═══ Input data ═══
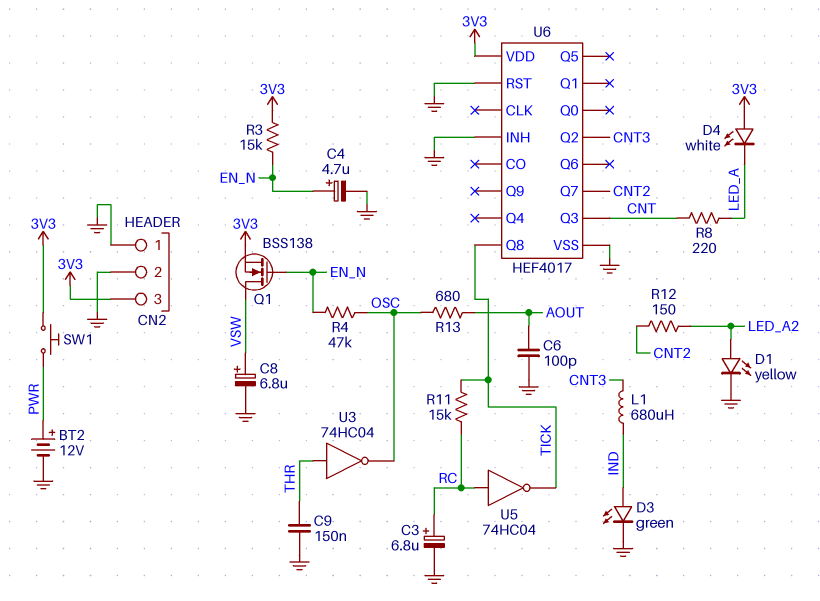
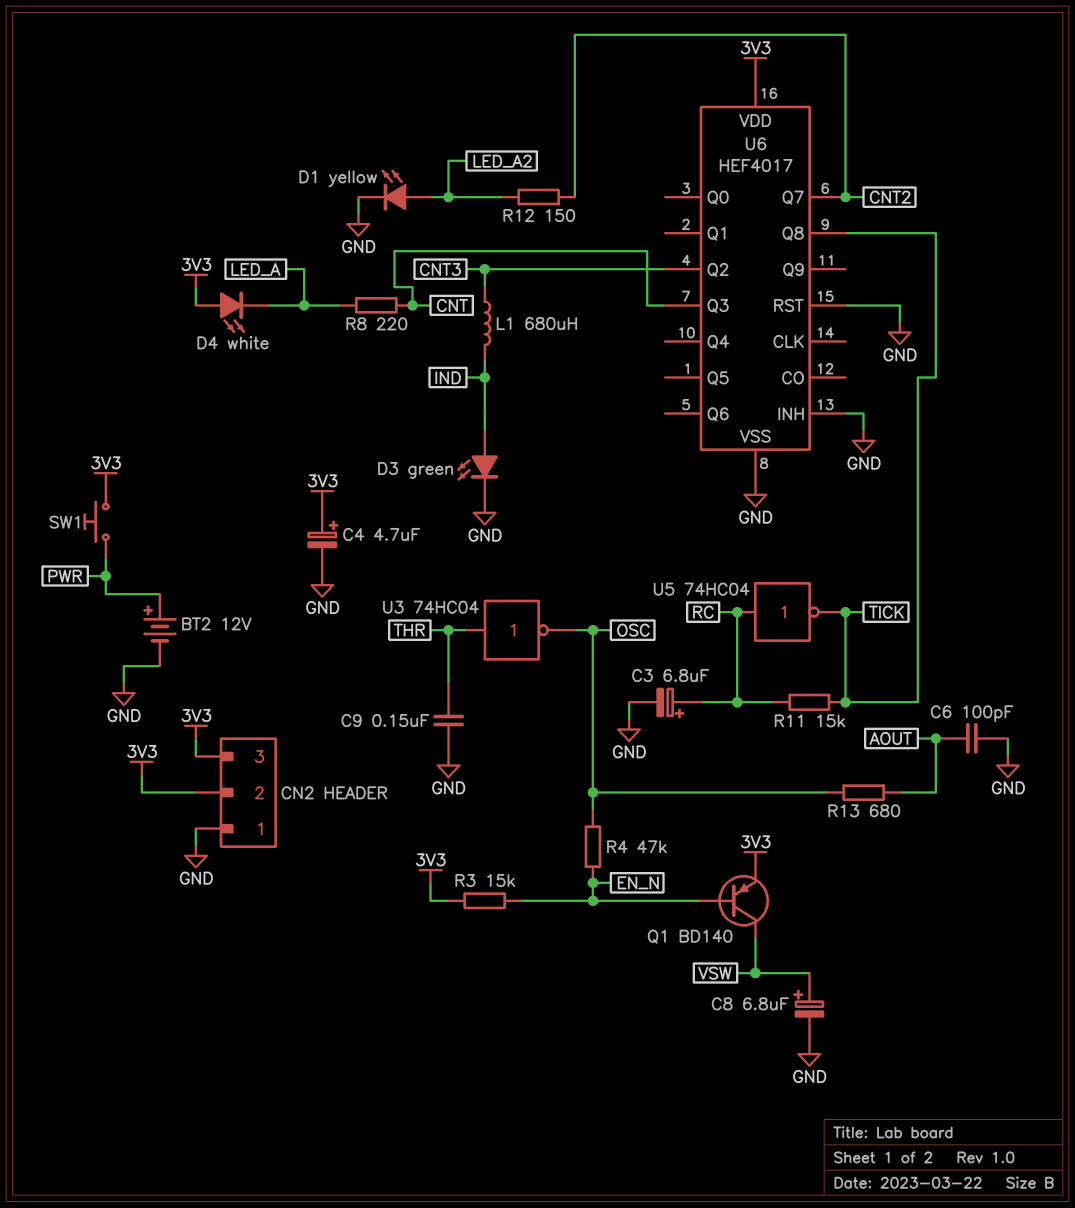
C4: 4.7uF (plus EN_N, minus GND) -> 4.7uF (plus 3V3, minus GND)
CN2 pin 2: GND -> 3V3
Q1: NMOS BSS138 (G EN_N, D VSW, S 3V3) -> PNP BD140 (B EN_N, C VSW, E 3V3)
═══
═══ Input data ═══
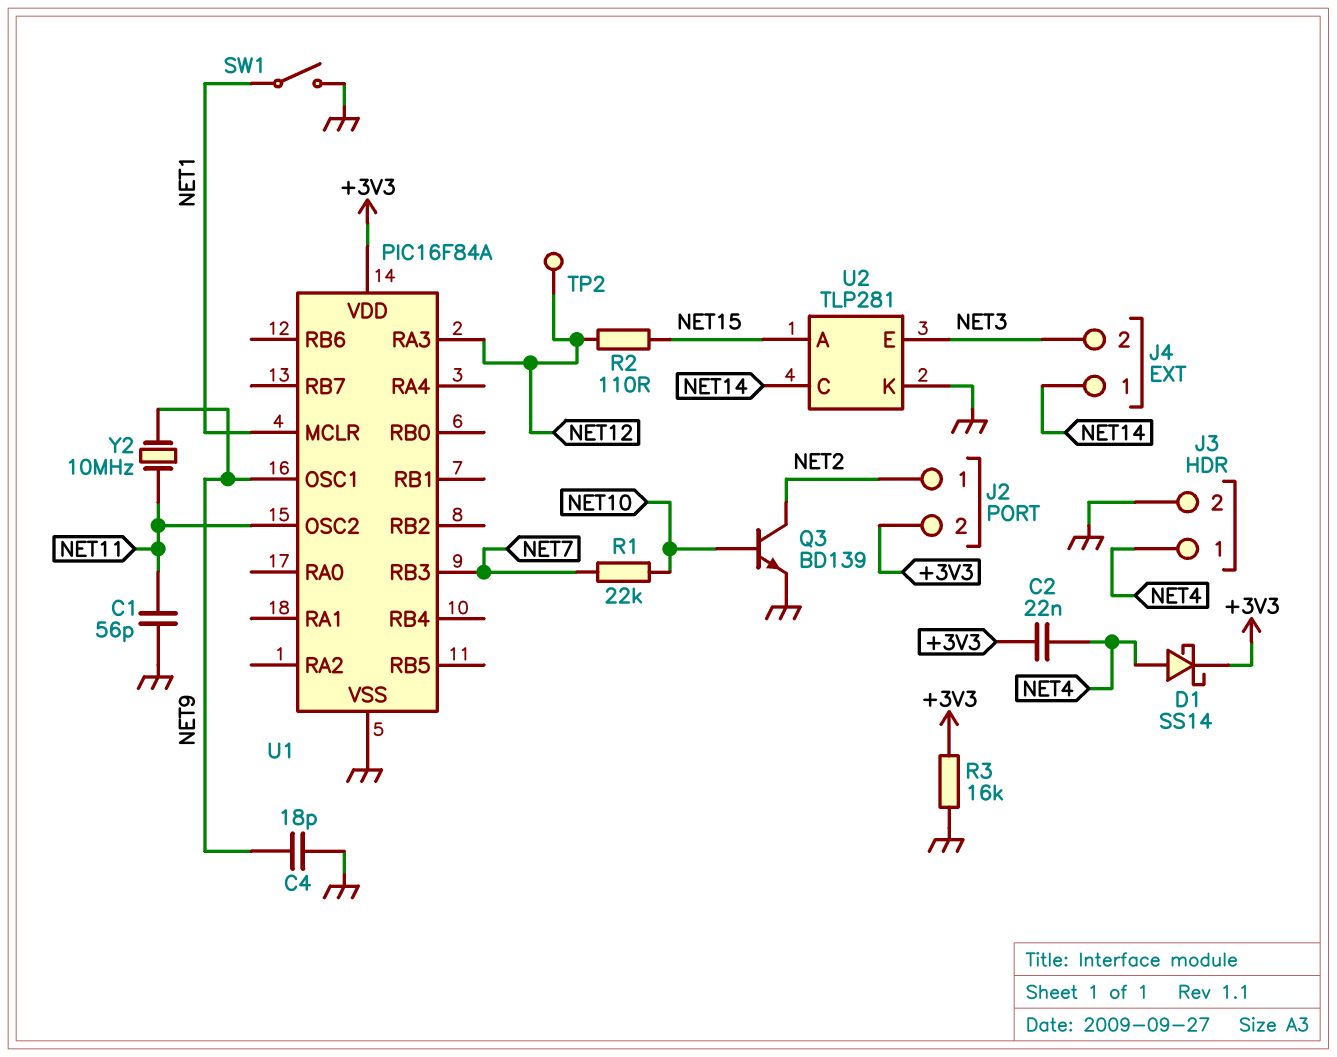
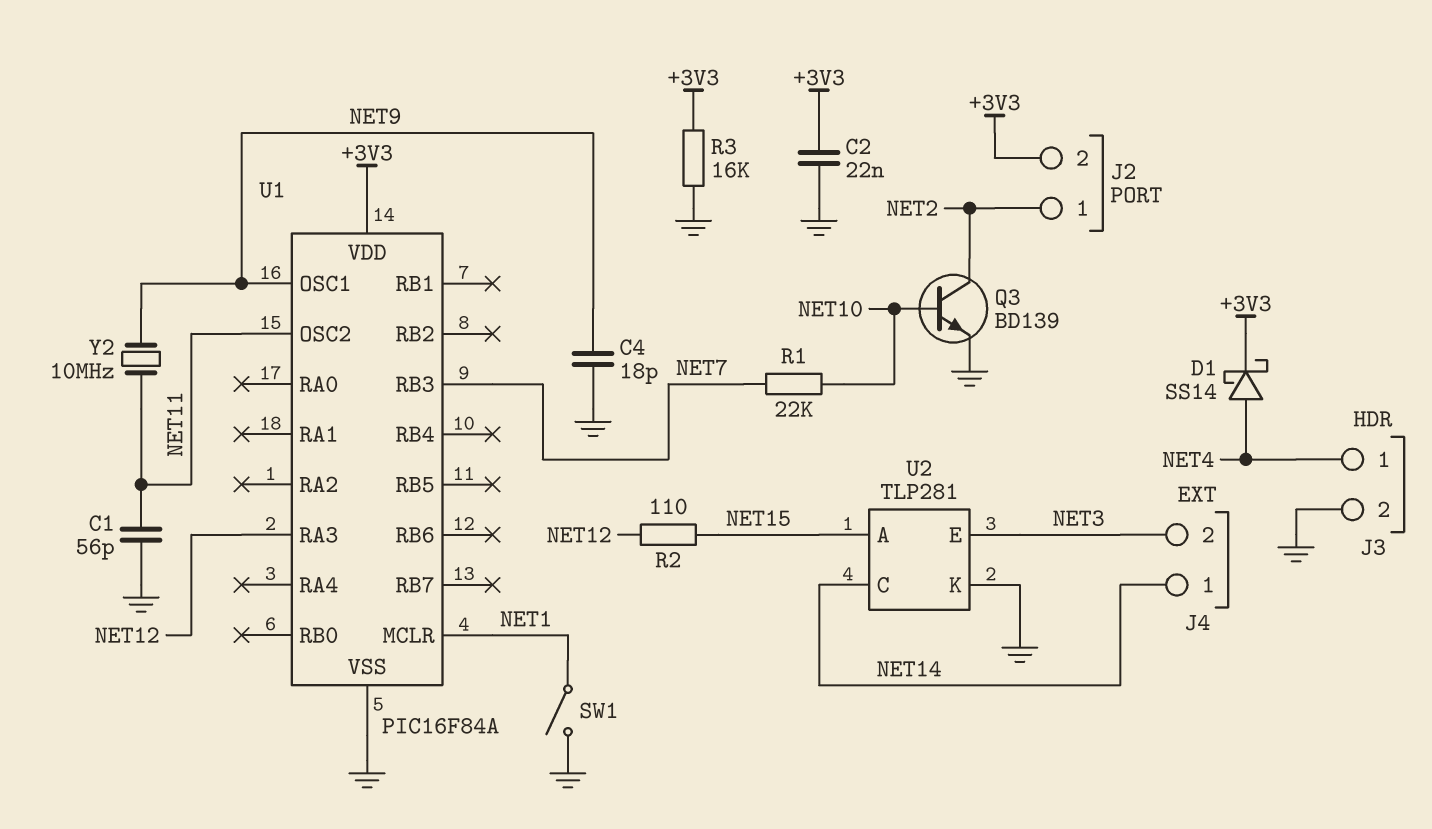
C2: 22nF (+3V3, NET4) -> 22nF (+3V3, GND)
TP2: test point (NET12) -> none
═══
From the records above, give again exactly the lines running from the line with "CN2 pin 2: GND -> 3V3" to the line with "Q1: NMOS BSS138", inclusive.

CN2 pin 2: GND -> 3V3
Q1: NMOS BSS138 (G EN_N, D VSW, S 3V3) -> PNP BD140 (B EN_N, C VSW, E 3V3)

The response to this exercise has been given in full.